[Records from a collection]
————

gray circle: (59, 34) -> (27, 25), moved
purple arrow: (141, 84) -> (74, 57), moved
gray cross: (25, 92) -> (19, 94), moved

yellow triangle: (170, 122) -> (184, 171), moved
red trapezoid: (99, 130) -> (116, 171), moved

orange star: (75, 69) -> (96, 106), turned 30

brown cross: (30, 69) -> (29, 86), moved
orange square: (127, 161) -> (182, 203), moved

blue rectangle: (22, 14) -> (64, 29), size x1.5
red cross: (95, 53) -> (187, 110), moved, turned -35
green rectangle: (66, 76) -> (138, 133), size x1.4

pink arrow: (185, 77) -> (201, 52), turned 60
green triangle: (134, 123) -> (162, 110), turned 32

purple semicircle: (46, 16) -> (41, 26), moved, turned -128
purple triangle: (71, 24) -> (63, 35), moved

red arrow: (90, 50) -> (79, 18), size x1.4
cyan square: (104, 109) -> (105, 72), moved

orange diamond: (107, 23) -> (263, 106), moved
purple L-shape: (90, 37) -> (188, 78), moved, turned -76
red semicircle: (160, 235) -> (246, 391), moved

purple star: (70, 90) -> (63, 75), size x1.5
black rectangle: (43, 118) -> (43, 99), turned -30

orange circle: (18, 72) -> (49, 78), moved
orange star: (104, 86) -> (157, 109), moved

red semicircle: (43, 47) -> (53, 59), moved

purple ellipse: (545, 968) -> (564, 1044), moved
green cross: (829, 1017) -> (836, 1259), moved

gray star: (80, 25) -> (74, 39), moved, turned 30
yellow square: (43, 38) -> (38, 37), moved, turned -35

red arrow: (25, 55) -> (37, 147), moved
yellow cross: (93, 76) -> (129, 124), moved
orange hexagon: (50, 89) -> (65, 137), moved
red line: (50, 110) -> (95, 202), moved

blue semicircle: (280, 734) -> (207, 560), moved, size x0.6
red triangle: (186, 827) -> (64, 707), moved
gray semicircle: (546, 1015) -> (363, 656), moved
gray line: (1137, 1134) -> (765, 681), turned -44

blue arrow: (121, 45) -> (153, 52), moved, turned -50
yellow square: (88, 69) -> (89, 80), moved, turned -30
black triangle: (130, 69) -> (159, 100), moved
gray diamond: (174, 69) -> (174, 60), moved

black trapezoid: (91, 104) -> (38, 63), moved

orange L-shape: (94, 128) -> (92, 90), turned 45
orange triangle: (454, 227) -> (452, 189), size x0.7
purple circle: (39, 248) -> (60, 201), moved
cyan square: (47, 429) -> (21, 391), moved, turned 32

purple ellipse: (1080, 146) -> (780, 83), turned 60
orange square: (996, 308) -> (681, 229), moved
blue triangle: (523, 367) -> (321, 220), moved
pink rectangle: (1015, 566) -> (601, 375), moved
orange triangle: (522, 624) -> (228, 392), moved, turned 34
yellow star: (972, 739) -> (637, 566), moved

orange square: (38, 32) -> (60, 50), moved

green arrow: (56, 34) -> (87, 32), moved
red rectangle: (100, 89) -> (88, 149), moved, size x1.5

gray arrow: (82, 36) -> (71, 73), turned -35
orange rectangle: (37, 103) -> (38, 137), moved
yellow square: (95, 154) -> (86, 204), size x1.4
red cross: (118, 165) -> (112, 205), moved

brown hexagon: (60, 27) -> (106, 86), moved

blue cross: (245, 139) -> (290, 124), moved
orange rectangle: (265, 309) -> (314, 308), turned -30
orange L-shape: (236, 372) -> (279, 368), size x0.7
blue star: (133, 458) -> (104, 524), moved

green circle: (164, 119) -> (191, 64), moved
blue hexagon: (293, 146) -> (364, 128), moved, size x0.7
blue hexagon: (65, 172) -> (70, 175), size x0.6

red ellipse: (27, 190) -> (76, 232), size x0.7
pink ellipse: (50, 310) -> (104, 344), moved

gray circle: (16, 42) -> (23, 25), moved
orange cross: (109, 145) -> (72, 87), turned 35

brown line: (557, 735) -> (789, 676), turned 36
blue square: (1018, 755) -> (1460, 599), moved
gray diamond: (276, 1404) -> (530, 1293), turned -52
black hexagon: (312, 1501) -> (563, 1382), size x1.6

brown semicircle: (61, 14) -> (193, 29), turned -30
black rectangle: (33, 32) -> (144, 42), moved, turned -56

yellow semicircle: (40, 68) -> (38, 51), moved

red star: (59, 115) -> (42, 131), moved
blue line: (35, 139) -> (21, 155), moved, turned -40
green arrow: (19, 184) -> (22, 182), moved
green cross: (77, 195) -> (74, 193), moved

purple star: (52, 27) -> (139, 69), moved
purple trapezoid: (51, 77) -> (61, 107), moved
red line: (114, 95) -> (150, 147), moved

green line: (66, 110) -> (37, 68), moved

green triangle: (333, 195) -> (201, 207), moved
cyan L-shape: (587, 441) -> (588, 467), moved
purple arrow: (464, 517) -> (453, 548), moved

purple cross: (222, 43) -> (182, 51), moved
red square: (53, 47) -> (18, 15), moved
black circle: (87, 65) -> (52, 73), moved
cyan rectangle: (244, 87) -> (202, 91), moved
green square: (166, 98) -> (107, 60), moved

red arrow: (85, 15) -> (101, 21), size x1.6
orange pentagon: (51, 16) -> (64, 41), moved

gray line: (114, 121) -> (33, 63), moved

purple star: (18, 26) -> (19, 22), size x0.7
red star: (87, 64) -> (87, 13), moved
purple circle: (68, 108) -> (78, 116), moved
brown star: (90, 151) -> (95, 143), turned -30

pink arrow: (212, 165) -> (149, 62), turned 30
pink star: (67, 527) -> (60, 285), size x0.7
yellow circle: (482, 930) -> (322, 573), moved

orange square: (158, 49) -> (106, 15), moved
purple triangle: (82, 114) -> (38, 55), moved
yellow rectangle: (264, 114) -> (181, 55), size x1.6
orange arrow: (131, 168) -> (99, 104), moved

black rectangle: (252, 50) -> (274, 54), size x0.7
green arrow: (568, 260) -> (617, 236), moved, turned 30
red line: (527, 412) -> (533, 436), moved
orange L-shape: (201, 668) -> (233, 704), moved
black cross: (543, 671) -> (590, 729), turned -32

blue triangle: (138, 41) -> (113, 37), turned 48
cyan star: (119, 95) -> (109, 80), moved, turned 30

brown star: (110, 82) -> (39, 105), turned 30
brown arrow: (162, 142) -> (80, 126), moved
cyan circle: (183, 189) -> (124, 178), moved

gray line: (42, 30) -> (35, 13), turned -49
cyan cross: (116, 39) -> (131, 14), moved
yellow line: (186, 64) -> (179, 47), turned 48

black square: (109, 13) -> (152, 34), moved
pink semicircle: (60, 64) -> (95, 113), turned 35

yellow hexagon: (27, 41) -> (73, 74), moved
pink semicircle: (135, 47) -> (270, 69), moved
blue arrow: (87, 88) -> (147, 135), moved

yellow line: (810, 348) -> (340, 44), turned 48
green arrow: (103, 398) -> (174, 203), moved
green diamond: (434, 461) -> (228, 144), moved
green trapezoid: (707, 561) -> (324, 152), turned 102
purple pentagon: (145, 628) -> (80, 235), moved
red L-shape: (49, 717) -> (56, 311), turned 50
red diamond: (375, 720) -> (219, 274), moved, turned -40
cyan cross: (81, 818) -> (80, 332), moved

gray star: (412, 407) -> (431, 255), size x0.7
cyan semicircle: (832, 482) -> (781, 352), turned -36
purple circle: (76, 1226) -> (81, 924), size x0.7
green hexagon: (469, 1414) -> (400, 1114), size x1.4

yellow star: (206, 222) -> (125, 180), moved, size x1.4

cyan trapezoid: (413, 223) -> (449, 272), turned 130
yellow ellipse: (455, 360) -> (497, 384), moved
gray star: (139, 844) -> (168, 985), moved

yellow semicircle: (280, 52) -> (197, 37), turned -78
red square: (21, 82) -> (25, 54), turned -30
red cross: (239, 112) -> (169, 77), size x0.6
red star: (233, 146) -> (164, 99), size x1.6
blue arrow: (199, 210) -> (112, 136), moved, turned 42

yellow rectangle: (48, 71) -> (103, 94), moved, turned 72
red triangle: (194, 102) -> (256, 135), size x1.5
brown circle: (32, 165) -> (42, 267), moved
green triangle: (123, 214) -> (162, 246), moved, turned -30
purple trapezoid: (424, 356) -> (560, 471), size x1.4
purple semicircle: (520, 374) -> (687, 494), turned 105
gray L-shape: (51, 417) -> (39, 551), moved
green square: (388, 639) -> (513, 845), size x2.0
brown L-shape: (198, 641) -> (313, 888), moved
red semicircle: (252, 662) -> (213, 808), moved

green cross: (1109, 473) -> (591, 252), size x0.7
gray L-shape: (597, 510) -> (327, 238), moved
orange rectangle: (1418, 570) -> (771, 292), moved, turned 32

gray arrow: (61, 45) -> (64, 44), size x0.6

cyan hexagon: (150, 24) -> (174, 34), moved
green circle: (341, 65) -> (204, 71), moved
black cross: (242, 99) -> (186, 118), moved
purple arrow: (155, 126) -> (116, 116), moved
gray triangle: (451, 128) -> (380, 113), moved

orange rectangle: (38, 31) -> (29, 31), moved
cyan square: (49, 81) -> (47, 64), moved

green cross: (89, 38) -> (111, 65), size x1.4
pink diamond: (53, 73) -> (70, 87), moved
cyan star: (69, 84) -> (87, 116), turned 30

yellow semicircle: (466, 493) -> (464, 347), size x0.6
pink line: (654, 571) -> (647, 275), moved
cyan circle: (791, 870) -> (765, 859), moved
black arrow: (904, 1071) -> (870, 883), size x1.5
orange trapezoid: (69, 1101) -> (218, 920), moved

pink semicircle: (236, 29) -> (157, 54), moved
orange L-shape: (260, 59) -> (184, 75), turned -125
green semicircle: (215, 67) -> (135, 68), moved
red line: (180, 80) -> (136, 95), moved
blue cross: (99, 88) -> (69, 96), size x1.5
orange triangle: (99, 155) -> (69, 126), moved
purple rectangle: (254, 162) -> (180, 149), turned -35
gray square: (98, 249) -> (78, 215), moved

————

- [BRIEF]: Would you retype the lines above from the one with "gray star: (412, 407)" down to the one with "gray star: (139, 844) -> (168, 985), moved", word for word, both ends included and no other lines?

- [ANSWER BELOW]:
gray star: (412, 407) -> (431, 255), size x0.7
cyan semicircle: (832, 482) -> (781, 352), turned -36
purple circle: (76, 1226) -> (81, 924), size x0.7
green hexagon: (469, 1414) -> (400, 1114), size x1.4

yellow star: (206, 222) -> (125, 180), moved, size x1.4

cyan trapezoid: (413, 223) -> (449, 272), turned 130
yellow ellipse: (455, 360) -> (497, 384), moved
gray star: (139, 844) -> (168, 985), moved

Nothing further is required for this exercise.